WHAT IS EXPECTED = Copy out all of the material below word for word, leaving out the pictures.

EXERCISE MATERIAL =
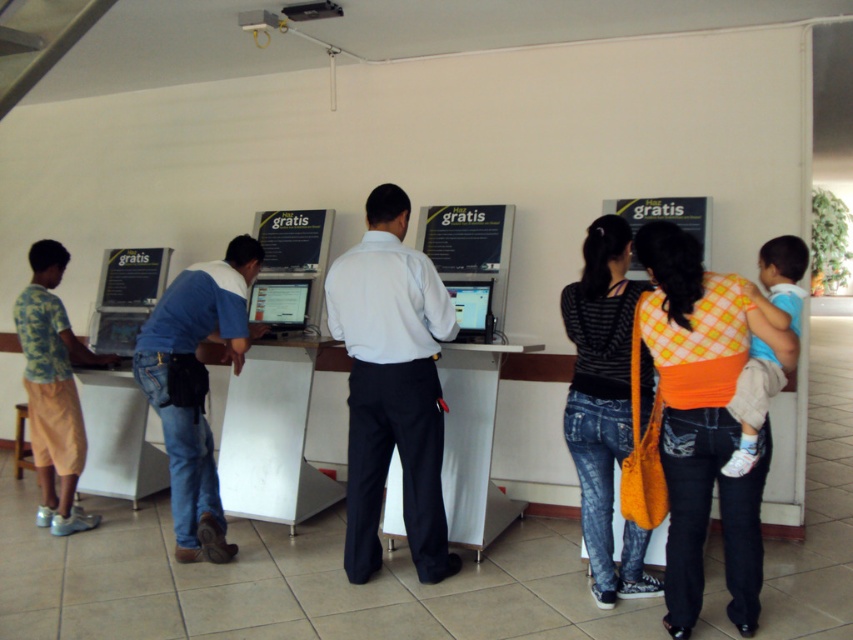
You are a maintenance worker who needs to reach both the white shirt at center and the camo shirt at left to fix a nearby electrical issue. If your tool box is 2 meters wide, can you carry both individuals at the same time while moving?

The white shirt at center is 1.93 meters from the camo shirt at left. Since your toolbox is 2 meters wide, you can carry both individuals at the same time while moving because the distance between them is slightly less than the toolbox width.

You are a maintenance worker who needs to check the distance between the denim jeans at center and the nearest computer kiosk. The safety regulation requires at least 3 meters between them. Is the current distance compliant?

The denim jeans at center are 3.10 meters away from the nearest computer kiosk, which meets the safety regulation requirement of at least 3 meters.

You are standing at the computer station and want to determine which of the two points, point (450, 326) or point (190, 342), is closer to you. Based on the description, which point is nearer?

Point (450, 326) is closer to the camera than point (190, 342).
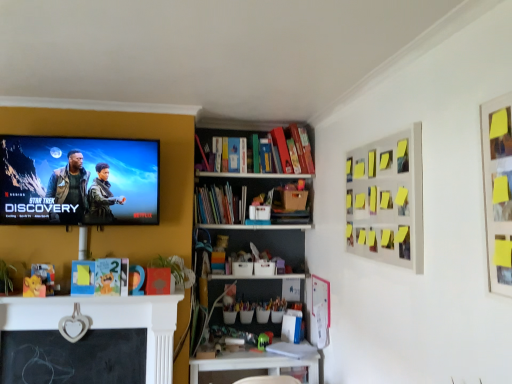
Question: Is white plastic table at lower center wider or thinner than green plastic toy at lower center?

Choices:
 (A) thin
 (B) wide

Answer: (B)

Question: From their relative heights in the image, would you say white plastic table at lower center is taller or shorter than green plastic toy at lower center?

Choices:
 (A) tall
 (B) short

Answer: (A)

Question: Which of these objects is positioned farthest from the matte black screen at upper left?

Choices:
 (A) hardcover book at center
 (B) white plastic table at lower center
 (C) green plastic toy at lower center
 (D) yellow sticky notes at upper right

Answer: (C)

Question: Considering the real-world distances, which object is closest to the hardcover book at center?

Choices:
 (A) matte black screen at upper left
 (B) yellow sticky notes at upper right
 (C) green plastic toy at lower center
 (D) white plastic table at lower center

Answer: (A)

TASK ANSWER =
You are a maintenance worker who needs to reach both the white shirt at center and the camo shirt at left to fix a nearby electrical issue. If your tool box is 2 meters wide, can you carry both individuals at the same time while moving?

The white shirt at center is 1.93 meters from the camo shirt at left. Since your toolbox is 2 meters wide, you can carry both individuals at the same time while moving because the distance between them is slightly less than the toolbox width.

You are a maintenance worker who needs to check the distance between the denim jeans at center and the nearest computer kiosk. The safety regulation requires at least 3 meters between them. Is the current distance compliant?

The denim jeans at center are 3.10 meters away from the nearest computer kiosk, which meets the safety regulation requirement of at least 3 meters.

You are standing at the computer station and want to determine which of the two points, point (450, 326) or point (190, 342), is closer to you. Based on the description, which point is nearer?

Point (450, 326) is closer to the camera than point (190, 342).
Question: Is white plastic table at lower center wider or thinner than green plastic toy at lower center?

Choices:
 (A) thin
 (B) wide

Answer: (B)

Question: From their relative heights in the image, would you say white plastic table at lower center is taller or shorter than green plastic toy at lower center?

Choices:
 (A) tall
 (B) short

Answer: (A)

Question: Which of these objects is positioned farthest from the matte black screen at upper left?

Choices:
 (A) hardcover book at center
 (B) white plastic table at lower center
 (C) green plastic toy at lower center
 (D) yellow sticky notes at upper right

Answer: (C)

Question: Considering the real-world distances, which object is closest to the hardcover book at center?

Choices:
 (A) matte black screen at upper left
 (B) yellow sticky notes at upper right
 (C) green plastic toy at lower center
 (D) white plastic table at lower center

Answer: (A)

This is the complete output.